● **HOW TO COMPLETE THIS TASK**: With the pictures left out, write every entry down exactly.

● **INFORMATION**:
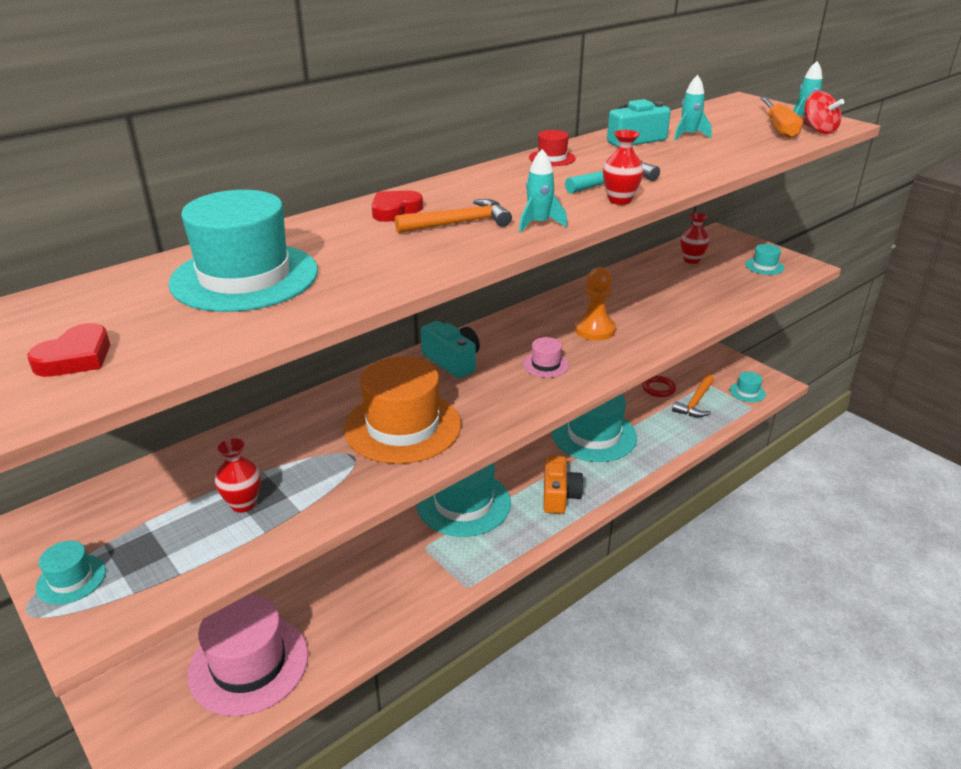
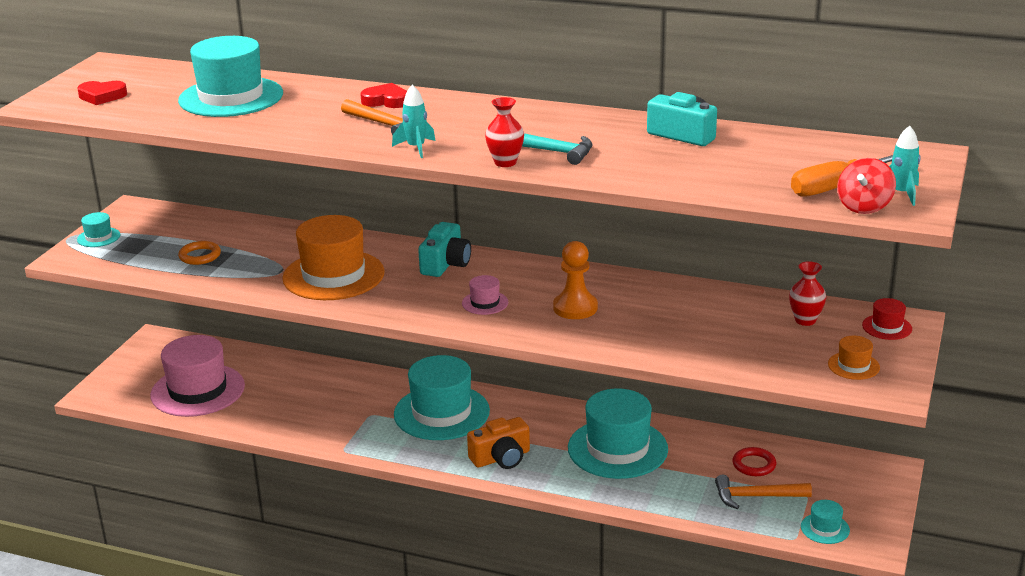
camera: 60 degrees right, 5 degrees down
(243, 504) = (200, 256): red vase -> orange ring
(552, 158) = (578, 117): red hat -> red hat (887, 327)
(688, 136) = (736, 153): turquoise rocket -> none
(764, 266) = (853, 366): turquoise hat -> orange hat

● **RESPONSE**:
camera: 60 degrees right, 5 degrees down
(243, 504) = (200, 256): red vase -> orange ring
(552, 158) = (578, 117): red hat -> red hat (887, 327)
(688, 136) = (736, 153): turquoise rocket -> none
(764, 266) = (853, 366): turquoise hat -> orange hat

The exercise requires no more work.